_Records from a data collection:_
[Start of section]

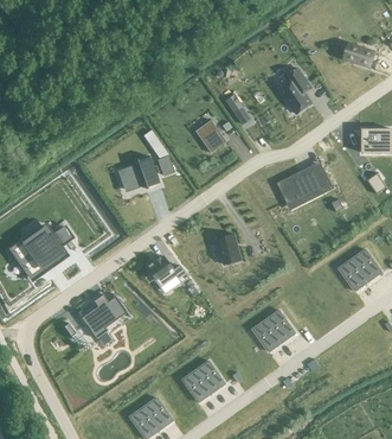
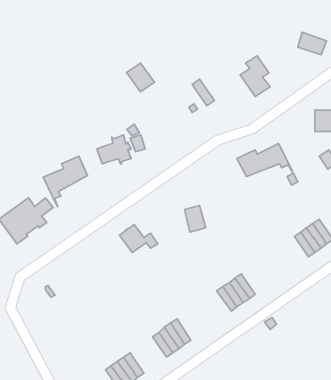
building: [195,120,226,152] -> [127,63,154,92]
building: none -> [43,156,87,207]
building: [79,294,124,338] -> none

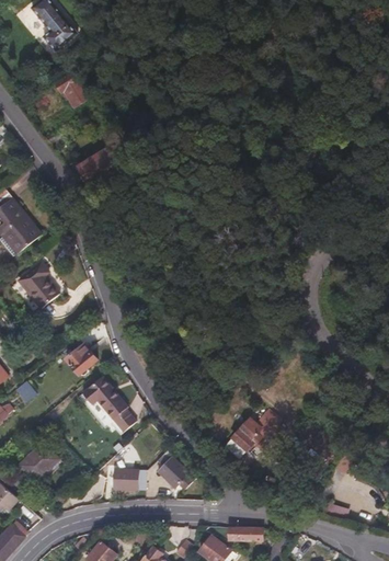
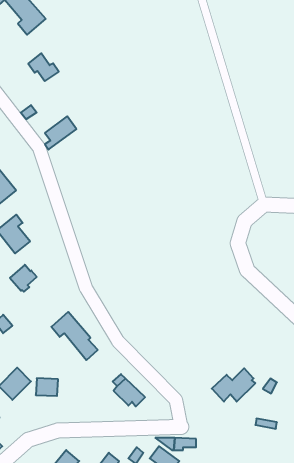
building: [65,345,96,377] -> [10,265,37,292]
building: [234,411,286,450] -> [212,368,255,402]
building: [111,468,137,489] -> [36,378,58,396]

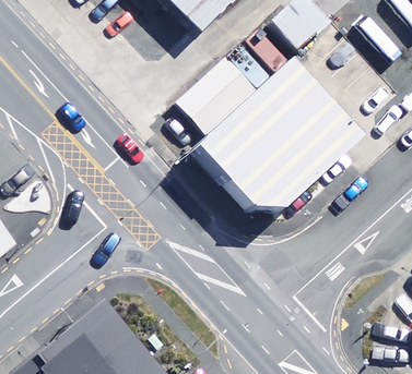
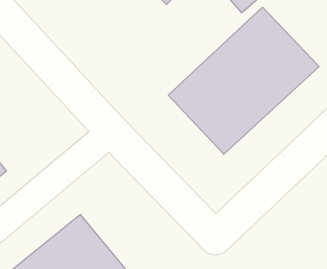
building: [162,68,239,143] -> none

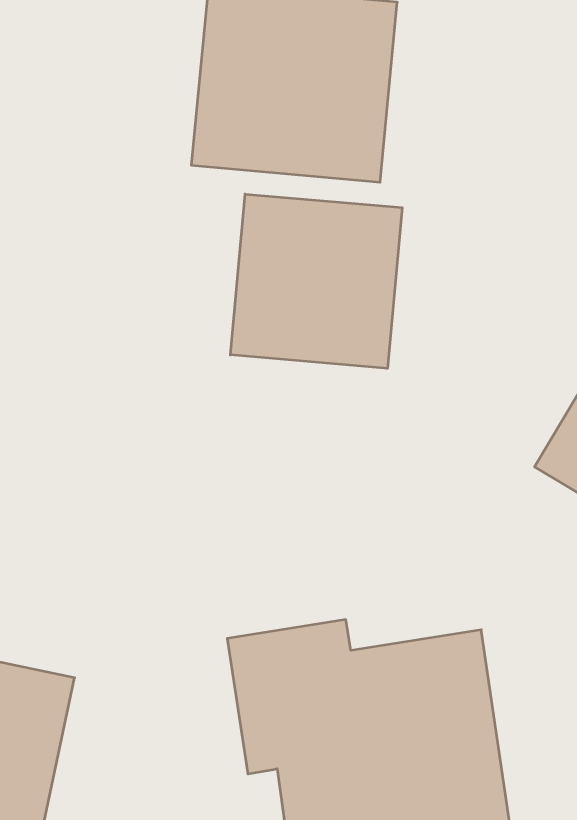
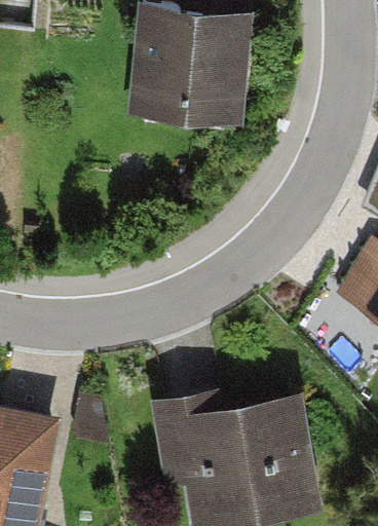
building: [230,194,402,368] -> none

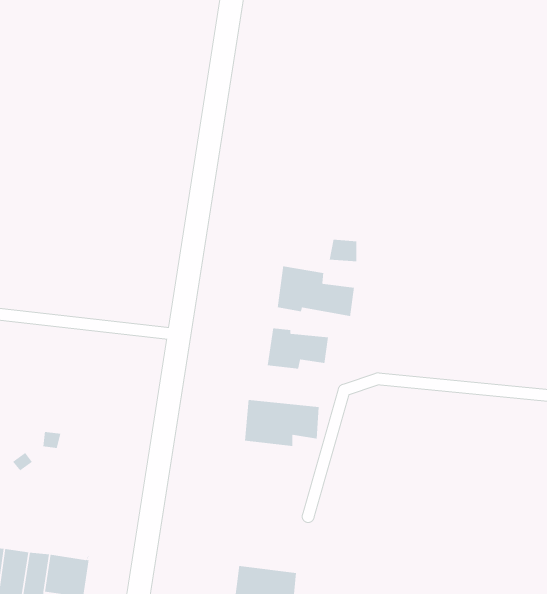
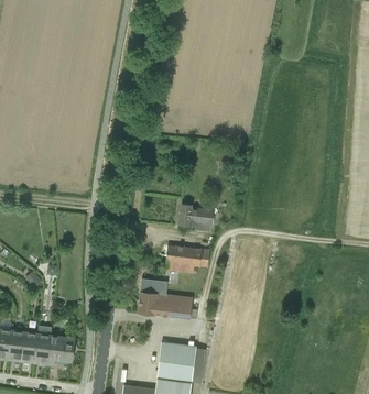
building: [277,266,355,317] -> none
building: none -> [138,278,197,319]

[End of section]

_What is being asked:_ Please copy exactly the lines from the one containing "building: [234,411,286,450] ->" through the last line of the records, both ends included, and leave out any pictures.

_Answer for this exercise:_
building: [234,411,286,450] -> [212,368,255,402]
building: [111,468,137,489] -> [36,378,58,396]

building: [162,68,239,143] -> none

building: [230,194,402,368] -> none

building: [277,266,355,317] -> none
building: none -> [138,278,197,319]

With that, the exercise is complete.